WORK INSTRUCTION: Below are some records. Return exactly the lines from the one with "(296, 397) = (346, 234): orange" to the one with "(614, 309) = (378, 433): blue", and nothing else.

MATERIAL FOR THIS EXERCISE:
BEGIN

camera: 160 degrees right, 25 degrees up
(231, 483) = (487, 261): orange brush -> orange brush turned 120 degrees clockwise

END
BEGIN

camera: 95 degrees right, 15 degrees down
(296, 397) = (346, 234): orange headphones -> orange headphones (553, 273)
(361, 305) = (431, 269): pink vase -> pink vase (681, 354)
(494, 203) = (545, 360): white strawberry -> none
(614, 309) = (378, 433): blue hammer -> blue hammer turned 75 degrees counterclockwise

END
BEGIN

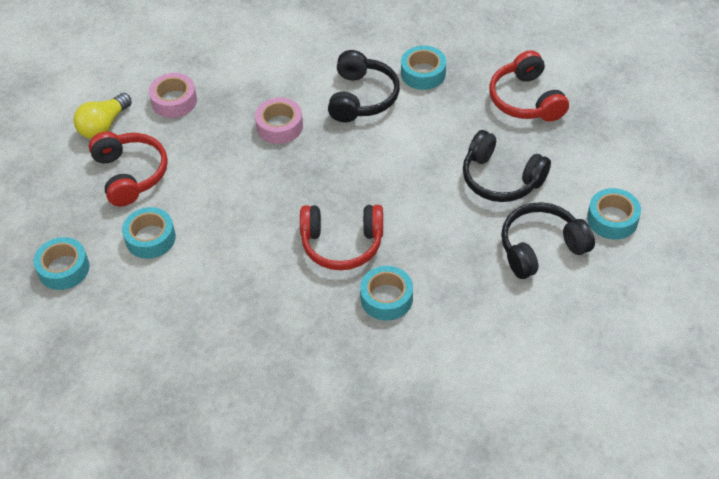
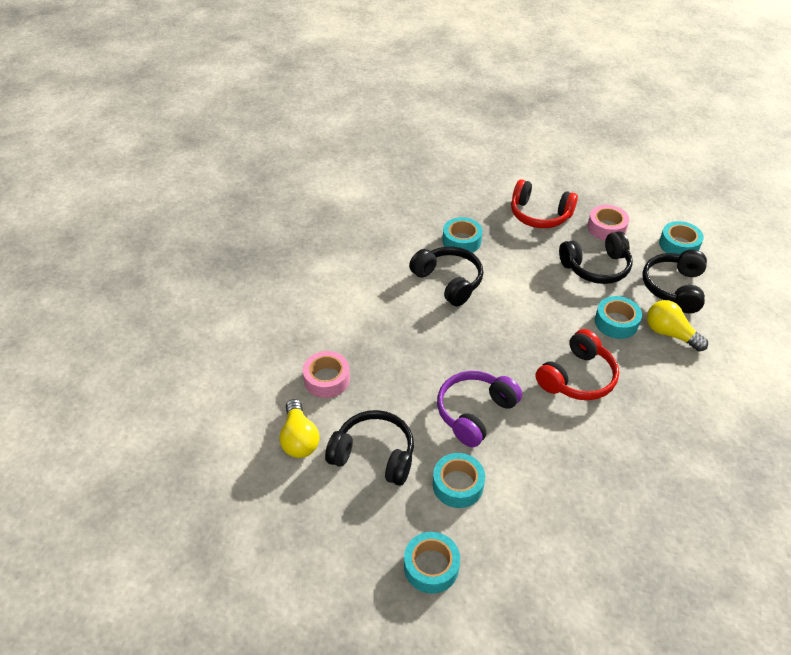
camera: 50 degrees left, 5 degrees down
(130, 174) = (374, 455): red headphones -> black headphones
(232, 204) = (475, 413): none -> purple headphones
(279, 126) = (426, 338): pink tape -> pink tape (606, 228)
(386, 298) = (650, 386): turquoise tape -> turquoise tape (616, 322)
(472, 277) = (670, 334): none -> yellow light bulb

END

SOLUTION BELOW:
(296, 397) = (346, 234): orange headphones -> orange headphones (553, 273)
(361, 305) = (431, 269): pink vase -> pink vase (681, 354)
(494, 203) = (545, 360): white strawberry -> none
(614, 309) = (378, 433): blue hammer -> blue hammer turned 75 degrees counterclockwise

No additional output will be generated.